# [DATA UNDER STUDY]
....................

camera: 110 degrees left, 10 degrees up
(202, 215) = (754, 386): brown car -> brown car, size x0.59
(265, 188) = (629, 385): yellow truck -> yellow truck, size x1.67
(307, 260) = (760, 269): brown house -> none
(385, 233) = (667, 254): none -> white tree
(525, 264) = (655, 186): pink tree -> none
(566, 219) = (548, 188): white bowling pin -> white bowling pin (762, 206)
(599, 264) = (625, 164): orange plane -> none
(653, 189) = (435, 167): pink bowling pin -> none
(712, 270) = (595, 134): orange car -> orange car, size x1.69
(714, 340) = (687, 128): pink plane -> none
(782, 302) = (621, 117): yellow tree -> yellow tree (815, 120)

....................

# [WORK TO COMPLETE]
Set out exactly the lines from the one bearing "(202, 215) = (754, 386): brown" through the end of the data, including both ends and omitting all others.

# [SOLUTION BELOW]
(202, 215) = (754, 386): brown car -> brown car, size x0.59
(265, 188) = (629, 385): yellow truck -> yellow truck, size x1.67
(307, 260) = (760, 269): brown house -> none
(385, 233) = (667, 254): none -> white tree
(525, 264) = (655, 186): pink tree -> none
(566, 219) = (548, 188): white bowling pin -> white bowling pin (762, 206)
(599, 264) = (625, 164): orange plane -> none
(653, 189) = (435, 167): pink bowling pin -> none
(712, 270) = (595, 134): orange car -> orange car, size x1.69
(714, 340) = (687, 128): pink plane -> none
(782, 302) = (621, 117): yellow tree -> yellow tree (815, 120)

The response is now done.